# [MATERIAL TO PROCESS]
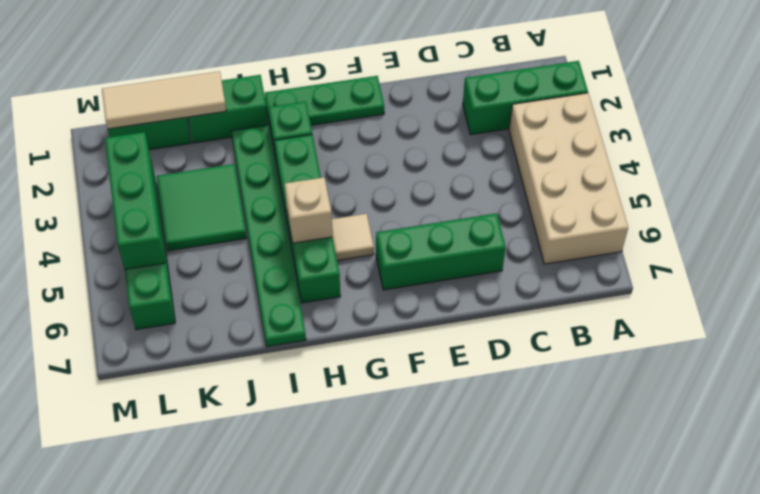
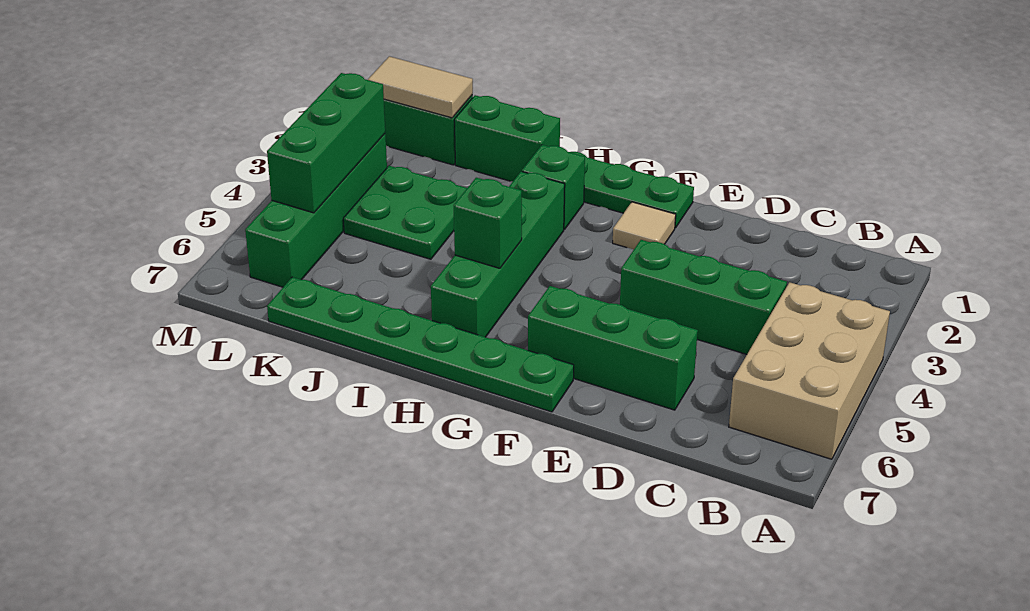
green brick A2:C2 level 1 -> green brick C4:E4 level 1
tan brick A3:B6 level 1 -> tan brick A4:B6 level 1
tan tile G5 level 1 -> tan tile F2 level 1
tan brick H5 level 2 -> green brick H5 level 2
green plate I2:I7 level 1 -> green plate F7:K7 level 1
tan tile J1:L1 level 2 -> tan tile K1:L1 level 2
green tile J3:K4 level 1 -> green plate J3:K4 level 1

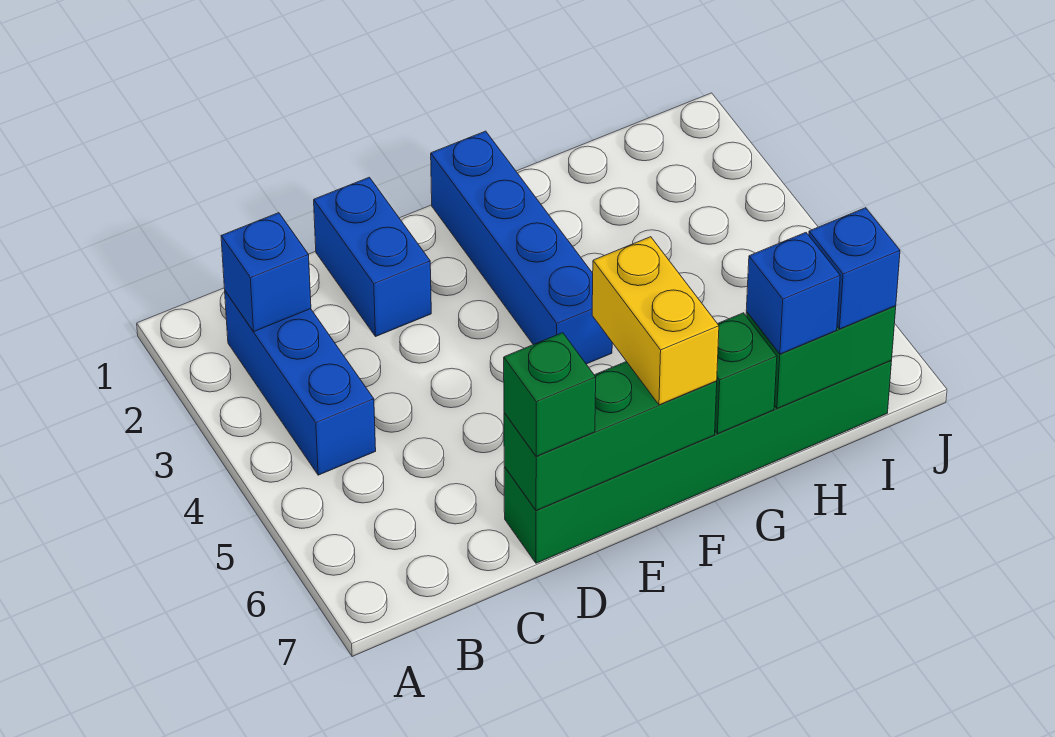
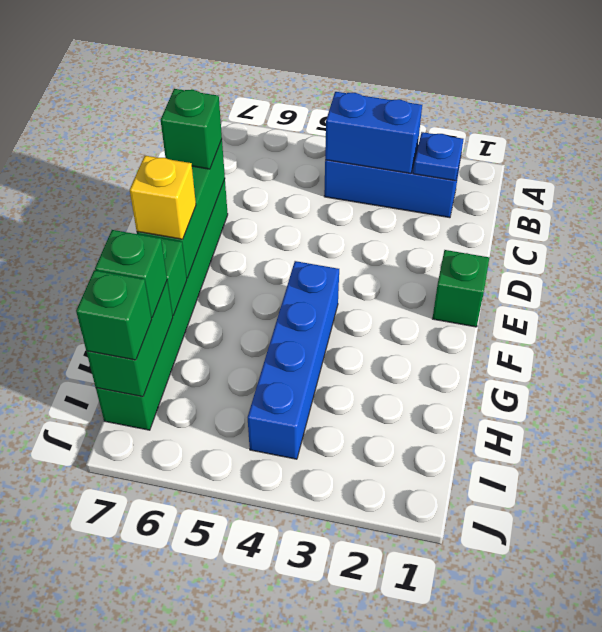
blue brick B2 level 2 -> blue plate B2 level 2
blue brick D1:D2 level 1 -> blue brick B3:B4 level 2
none -> green brick E1 level 1
blue brick F1:F4 level 1 -> blue brick F4:I4 level 1
yellow brick F6:F7 level 3 -> yellow brick F7 level 3
blue brick H7 level 3 -> green brick H7 level 3
blue brick I7 level 3 -> green brick I7 level 3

# [WHAT TO WORK ON]
The output is the lines from the start of the data above through the line containing "tan tile J1:L1", unchanged, with any picture left out.

# [ANSWER]
green brick A2:C2 level 1 -> green brick C4:E4 level 1
tan brick A3:B6 level 1 -> tan brick A4:B6 level 1
tan tile G5 level 1 -> tan tile F2 level 1
tan brick H5 level 2 -> green brick H5 level 2
green plate I2:I7 level 1 -> green plate F7:K7 level 1
tan tile J1:L1 level 2 -> tan tile K1:L1 level 2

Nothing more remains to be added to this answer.